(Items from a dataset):
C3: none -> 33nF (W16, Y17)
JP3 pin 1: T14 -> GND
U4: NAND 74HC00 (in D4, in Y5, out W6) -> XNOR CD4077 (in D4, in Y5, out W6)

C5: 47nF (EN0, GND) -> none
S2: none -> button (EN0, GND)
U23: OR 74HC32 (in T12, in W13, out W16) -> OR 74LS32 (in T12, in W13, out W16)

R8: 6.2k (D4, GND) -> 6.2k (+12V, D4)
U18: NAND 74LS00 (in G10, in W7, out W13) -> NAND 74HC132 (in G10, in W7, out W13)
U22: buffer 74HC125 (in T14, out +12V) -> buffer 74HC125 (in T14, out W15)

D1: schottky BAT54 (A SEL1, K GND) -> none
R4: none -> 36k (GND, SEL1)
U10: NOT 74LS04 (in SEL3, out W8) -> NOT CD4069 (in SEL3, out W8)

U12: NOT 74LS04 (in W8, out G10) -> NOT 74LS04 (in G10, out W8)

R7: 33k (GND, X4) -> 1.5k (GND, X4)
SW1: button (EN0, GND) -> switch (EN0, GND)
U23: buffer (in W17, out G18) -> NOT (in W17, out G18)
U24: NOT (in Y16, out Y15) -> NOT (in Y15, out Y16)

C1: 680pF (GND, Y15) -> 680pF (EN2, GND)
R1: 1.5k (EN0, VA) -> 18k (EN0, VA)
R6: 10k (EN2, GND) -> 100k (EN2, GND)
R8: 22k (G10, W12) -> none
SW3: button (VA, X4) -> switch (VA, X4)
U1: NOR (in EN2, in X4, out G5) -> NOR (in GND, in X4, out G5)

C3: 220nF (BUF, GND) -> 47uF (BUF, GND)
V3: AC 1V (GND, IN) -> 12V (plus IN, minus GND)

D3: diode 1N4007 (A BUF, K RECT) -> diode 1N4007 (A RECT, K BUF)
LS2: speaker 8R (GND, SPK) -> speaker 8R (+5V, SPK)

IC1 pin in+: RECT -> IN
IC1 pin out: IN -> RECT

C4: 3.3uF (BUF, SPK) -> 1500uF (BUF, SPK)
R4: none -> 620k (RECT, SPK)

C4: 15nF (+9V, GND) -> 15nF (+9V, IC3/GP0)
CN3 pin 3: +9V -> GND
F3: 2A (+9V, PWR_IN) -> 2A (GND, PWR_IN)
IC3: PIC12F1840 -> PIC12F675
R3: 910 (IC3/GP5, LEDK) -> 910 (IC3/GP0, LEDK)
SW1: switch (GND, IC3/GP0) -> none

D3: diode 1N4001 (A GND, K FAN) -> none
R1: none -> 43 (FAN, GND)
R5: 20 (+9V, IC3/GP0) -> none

(EXERCISE OBJECTIVE):
Reproduce the records above exactly.

(RESPONSE TO THE TASK):
C3: none -> 33nF (W16, Y17)
JP3 pin 1: T14 -> GND
U4: NAND 74HC00 (in D4, in Y5, out W6) -> XNOR CD4077 (in D4, in Y5, out W6)

C5: 47nF (EN0, GND) -> none
S2: none -> button (EN0, GND)
U23: OR 74HC32 (in T12, in W13, out W16) -> OR 74LS32 (in T12, in W13, out W16)

R8: 6.2k (D4, GND) -> 6.2k (+12V, D4)
U18: NAND 74LS00 (in G10, in W7, out W13) -> NAND 74HC132 (in G10, in W7, out W13)
U22: buffer 74HC125 (in T14, out +12V) -> buffer 74HC125 (in T14, out W15)

D1: schottky BAT54 (A SEL1, K GND) -> none
R4: none -> 36k (GND, SEL1)
U10: NOT 74LS04 (in SEL3, out W8) -> NOT CD4069 (in SEL3, out W8)

U12: NOT 74LS04 (in W8, out G10) -> NOT 74LS04 (in G10, out W8)

R7: 33k (GND, X4) -> 1.5k (GND, X4)
SW1: button (EN0, GND) -> switch (EN0, GND)
U23: buffer (in W17, out G18) -> NOT (in W17, out G18)
U24: NOT (in Y16, out Y15) -> NOT (in Y15, out Y16)

C1: 680pF (GND, Y15) -> 680pF (EN2, GND)
R1: 1.5k (EN0, VA) -> 18k (EN0, VA)
R6: 10k (EN2, GND) -> 100k (EN2, GND)
R8: 22k (G10, W12) -> none
SW3: button (VA, X4) -> switch (VA, X4)
U1: NOR (in EN2, in X4, out G5) -> NOR (in GND, in X4, out G5)

C3: 220nF (BUF, GND) -> 47uF (BUF, GND)
V3: AC 1V (GND, IN) -> 12V (plus IN, minus GND)

D3: diode 1N4007 (A BUF, K RECT) -> diode 1N4007 (A RECT, K BUF)
LS2: speaker 8R (GND, SPK) -> speaker 8R (+5V, SPK)

IC1 pin in+: RECT -> IN
IC1 pin out: IN -> RECT

C4: 3.3uF (BUF, SPK) -> 1500uF (BUF, SPK)
R4: none -> 620k (RECT, SPK)

C4: 15nF (+9V, GND) -> 15nF (+9V, IC3/GP0)
CN3 pin 3: +9V -> GND
F3: 2A (+9V, PWR_IN) -> 2A (GND, PWR_IN)
IC3: PIC12F1840 -> PIC12F675
R3: 910 (IC3/GP5, LEDK) -> 910 (IC3/GP0, LEDK)
SW1: switch (GND, IC3/GP0) -> none

D3: diode 1N4001 (A GND, K FAN) -> none
R1: none -> 43 (FAN, GND)
R5: 20 (+9V, IC3/GP0) -> none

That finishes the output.